··· Extracted entries
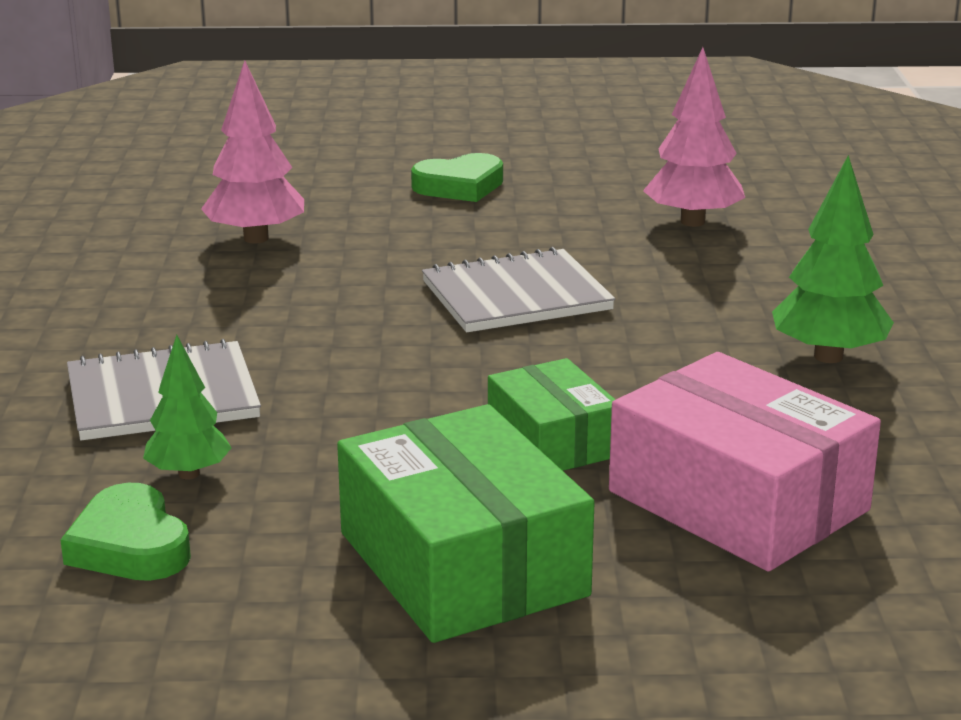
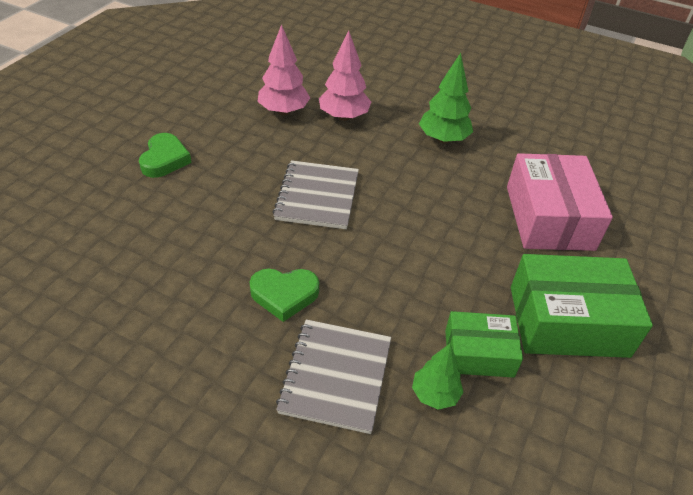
camera: 65 degrees left, 20 degrees up
(130, 545) = (501, 446): green heart -> green heart (284, 295)
(256, 238) = (154, 262): pink tree -> pink tree (343, 117)
(553, 441) = (472, 247): green box -> green box (479, 353)
(738, 501) = (549, 217): pink box -> pink box turned 75 degrees counterclockwise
······
Exercise brief: Return the lines from the line containing "(256, 238) = (154, 262): pink" to the end of the entries above, exactly as they appear and with no other output.

Reply:
(256, 238) = (154, 262): pink tree -> pink tree (343, 117)
(553, 441) = (472, 247): green box -> green box (479, 353)
(738, 501) = (549, 217): pink box -> pink box turned 75 degrees counterclockwise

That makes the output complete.